*** Opening Exercise material ***

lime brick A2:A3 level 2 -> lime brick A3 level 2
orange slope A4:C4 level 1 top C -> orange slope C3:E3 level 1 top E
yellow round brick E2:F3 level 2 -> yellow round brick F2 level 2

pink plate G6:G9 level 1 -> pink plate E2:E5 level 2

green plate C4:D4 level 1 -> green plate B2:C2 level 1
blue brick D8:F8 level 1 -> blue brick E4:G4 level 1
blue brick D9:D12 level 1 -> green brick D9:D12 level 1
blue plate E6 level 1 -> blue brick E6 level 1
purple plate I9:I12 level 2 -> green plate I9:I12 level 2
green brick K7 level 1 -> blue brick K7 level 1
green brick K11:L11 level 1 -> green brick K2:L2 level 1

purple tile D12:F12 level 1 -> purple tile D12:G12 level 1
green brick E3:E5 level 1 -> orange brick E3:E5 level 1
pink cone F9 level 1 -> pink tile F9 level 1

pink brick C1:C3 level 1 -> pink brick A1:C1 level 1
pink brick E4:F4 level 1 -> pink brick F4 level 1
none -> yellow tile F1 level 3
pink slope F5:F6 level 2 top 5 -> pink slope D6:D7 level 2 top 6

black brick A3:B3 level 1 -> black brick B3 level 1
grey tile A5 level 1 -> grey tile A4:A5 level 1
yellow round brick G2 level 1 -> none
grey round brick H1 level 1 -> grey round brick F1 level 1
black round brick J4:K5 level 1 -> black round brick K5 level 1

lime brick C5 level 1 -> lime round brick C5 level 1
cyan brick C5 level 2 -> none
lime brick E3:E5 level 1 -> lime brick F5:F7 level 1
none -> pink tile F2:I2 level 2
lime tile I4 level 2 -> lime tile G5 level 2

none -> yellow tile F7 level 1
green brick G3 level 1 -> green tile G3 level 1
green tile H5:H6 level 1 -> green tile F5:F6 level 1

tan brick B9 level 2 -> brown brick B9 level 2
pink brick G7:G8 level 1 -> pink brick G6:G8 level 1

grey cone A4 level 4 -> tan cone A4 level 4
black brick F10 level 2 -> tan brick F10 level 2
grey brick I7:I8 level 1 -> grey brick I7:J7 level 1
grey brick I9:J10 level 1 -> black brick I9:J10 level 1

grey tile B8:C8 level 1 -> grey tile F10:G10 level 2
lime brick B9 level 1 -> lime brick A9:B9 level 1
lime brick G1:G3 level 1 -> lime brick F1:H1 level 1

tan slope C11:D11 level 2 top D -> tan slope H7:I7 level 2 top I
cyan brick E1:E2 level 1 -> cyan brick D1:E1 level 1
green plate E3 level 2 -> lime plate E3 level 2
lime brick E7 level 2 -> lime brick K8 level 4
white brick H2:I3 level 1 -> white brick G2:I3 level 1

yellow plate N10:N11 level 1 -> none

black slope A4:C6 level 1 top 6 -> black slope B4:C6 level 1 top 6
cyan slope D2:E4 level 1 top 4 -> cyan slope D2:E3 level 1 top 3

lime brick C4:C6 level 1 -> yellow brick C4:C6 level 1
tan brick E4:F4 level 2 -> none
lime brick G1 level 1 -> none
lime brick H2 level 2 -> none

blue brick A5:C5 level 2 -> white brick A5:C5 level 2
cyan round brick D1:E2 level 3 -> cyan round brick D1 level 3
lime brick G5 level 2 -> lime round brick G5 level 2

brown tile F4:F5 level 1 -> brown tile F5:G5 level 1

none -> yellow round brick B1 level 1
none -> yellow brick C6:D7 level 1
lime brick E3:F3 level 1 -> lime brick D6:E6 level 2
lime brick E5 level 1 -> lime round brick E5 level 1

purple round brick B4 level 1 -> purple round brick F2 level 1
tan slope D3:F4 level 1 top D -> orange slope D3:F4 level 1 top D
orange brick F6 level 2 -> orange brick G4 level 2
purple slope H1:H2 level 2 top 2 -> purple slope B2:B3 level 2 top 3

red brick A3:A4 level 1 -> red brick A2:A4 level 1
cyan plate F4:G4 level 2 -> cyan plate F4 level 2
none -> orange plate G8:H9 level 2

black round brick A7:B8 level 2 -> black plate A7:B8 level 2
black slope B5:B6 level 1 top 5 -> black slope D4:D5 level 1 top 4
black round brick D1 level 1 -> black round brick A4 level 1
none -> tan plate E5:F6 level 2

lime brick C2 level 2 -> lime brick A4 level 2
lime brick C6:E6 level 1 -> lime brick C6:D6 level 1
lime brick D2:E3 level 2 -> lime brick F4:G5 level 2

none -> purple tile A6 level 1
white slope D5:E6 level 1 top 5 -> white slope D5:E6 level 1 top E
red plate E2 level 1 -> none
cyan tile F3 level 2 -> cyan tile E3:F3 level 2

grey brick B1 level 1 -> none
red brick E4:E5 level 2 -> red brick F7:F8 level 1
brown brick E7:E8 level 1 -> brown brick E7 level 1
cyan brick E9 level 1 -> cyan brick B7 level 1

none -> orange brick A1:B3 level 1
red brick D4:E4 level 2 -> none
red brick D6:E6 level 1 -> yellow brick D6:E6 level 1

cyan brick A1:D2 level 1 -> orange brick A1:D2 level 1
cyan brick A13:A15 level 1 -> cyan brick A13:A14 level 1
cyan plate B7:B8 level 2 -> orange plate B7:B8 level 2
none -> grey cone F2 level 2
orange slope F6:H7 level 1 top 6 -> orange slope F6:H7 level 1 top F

*** Closing Exercise material ***

Each record above must be transcribed exactly, and none may be skipped.

> **Reply to the exercise**
lime brick A2:A3 level 2 -> lime brick A3 level 2
orange slope A4:C4 level 1 top C -> orange slope C3:E3 level 1 top E
yellow round brick E2:F3 level 2 -> yellow round brick F2 level 2

pink plate G6:G9 level 1 -> pink plate E2:E5 level 2

green plate C4:D4 level 1 -> green plate B2:C2 level 1
blue brick D8:F8 level 1 -> blue brick E4:G4 level 1
blue brick D9:D12 level 1 -> green brick D9:D12 level 1
blue plate E6 level 1 -> blue brick E6 level 1
purple plate I9:I12 level 2 -> green plate I9:I12 level 2
green brick K7 level 1 -> blue brick K7 level 1
green brick K11:L11 level 1 -> green brick K2:L2 level 1

purple tile D12:F12 level 1 -> purple tile D12:G12 level 1
green brick E3:E5 level 1 -> orange brick E3:E5 level 1
pink cone F9 level 1 -> pink tile F9 level 1

pink brick C1:C3 level 1 -> pink brick A1:C1 level 1
pink brick E4:F4 level 1 -> pink brick F4 level 1
none -> yellow tile F1 level 3
pink slope F5:F6 level 2 top 5 -> pink slope D6:D7 level 2 top 6

black brick A3:B3 level 1 -> black brick B3 level 1
grey tile A5 level 1 -> grey tile A4:A5 level 1
yellow round brick G2 level 1 -> none
grey round brick H1 level 1 -> grey round brick F1 level 1
black round brick J4:K5 level 1 -> black round brick K5 level 1

lime brick C5 level 1 -> lime round brick C5 level 1
cyan brick C5 level 2 -> none
lime brick E3:E5 level 1 -> lime brick F5:F7 level 1
none -> pink tile F2:I2 level 2
lime tile I4 level 2 -> lime tile G5 level 2

none -> yellow tile F7 level 1
green brick G3 level 1 -> green tile G3 level 1
green tile H5:H6 level 1 -> green tile F5:F6 level 1

tan brick B9 level 2 -> brown brick B9 level 2
pink brick G7:G8 level 1 -> pink brick G6:G8 level 1

grey cone A4 level 4 -> tan cone A4 level 4
black brick F10 level 2 -> tan brick F10 level 2
grey brick I7:I8 level 1 -> grey brick I7:J7 level 1
grey brick I9:J10 level 1 -> black brick I9:J10 level 1

grey tile B8:C8 level 1 -> grey tile F10:G10 level 2
lime brick B9 level 1 -> lime brick A9:B9 level 1
lime brick G1:G3 level 1 -> lime brick F1:H1 level 1

tan slope C11:D11 level 2 top D -> tan slope H7:I7 level 2 top I
cyan brick E1:E2 level 1 -> cyan brick D1:E1 level 1
green plate E3 level 2 -> lime plate E3 level 2
lime brick E7 level 2 -> lime brick K8 level 4
white brick H2:I3 level 1 -> white brick G2:I3 level 1

yellow plate N10:N11 level 1 -> none

black slope A4:C6 level 1 top 6 -> black slope B4:C6 level 1 top 6
cyan slope D2:E4 level 1 top 4 -> cyan slope D2:E3 level 1 top 3

lime brick C4:C6 level 1 -> yellow brick C4:C6 level 1
tan brick E4:F4 level 2 -> none
lime brick G1 level 1 -> none
lime brick H2 level 2 -> none

blue brick A5:C5 level 2 -> white brick A5:C5 level 2
cyan round brick D1:E2 level 3 -> cyan round brick D1 level 3
lime brick G5 level 2 -> lime round brick G5 level 2

brown tile F4:F5 level 1 -> brown tile F5:G5 level 1

none -> yellow round brick B1 level 1
none -> yellow brick C6:D7 level 1
lime brick E3:F3 level 1 -> lime brick D6:E6 level 2
lime brick E5 level 1 -> lime round brick E5 level 1

purple round brick B4 level 1 -> purple round brick F2 level 1
tan slope D3:F4 level 1 top D -> orange slope D3:F4 level 1 top D
orange brick F6 level 2 -> orange brick G4 level 2
purple slope H1:H2 level 2 top 2 -> purple slope B2:B3 level 2 top 3

red brick A3:A4 level 1 -> red brick A2:A4 level 1
cyan plate F4:G4 level 2 -> cyan plate F4 level 2
none -> orange plate G8:H9 level 2

black round brick A7:B8 level 2 -> black plate A7:B8 level 2
black slope B5:B6 level 1 top 5 -> black slope D4:D5 level 1 top 4
black round brick D1 level 1 -> black round brick A4 level 1
none -> tan plate E5:F6 level 2

lime brick C2 level 2 -> lime brick A4 level 2
lime brick C6:E6 level 1 -> lime brick C6:D6 level 1
lime brick D2:E3 level 2 -> lime brick F4:G5 level 2

none -> purple tile A6 level 1
white slope D5:E6 level 1 top 5 -> white slope D5:E6 level 1 top E
red plate E2 level 1 -> none
cyan tile F3 level 2 -> cyan tile E3:F3 level 2

grey brick B1 level 1 -> none
red brick E4:E5 level 2 -> red brick F7:F8 level 1
brown brick E7:E8 level 1 -> brown brick E7 level 1
cyan brick E9 level 1 -> cyan brick B7 level 1

none -> orange brick A1:B3 level 1
red brick D4:E4 level 2 -> none
red brick D6:E6 level 1 -> yellow brick D6:E6 level 1

cyan brick A1:D2 level 1 -> orange brick A1:D2 level 1
cyan brick A13:A15 level 1 -> cyan brick A13:A14 level 1
cyan plate B7:B8 level 2 -> orange plate B7:B8 level 2
none -> grey cone F2 level 2
orange slope F6:H7 level 1 top 6 -> orange slope F6:H7 level 1 top F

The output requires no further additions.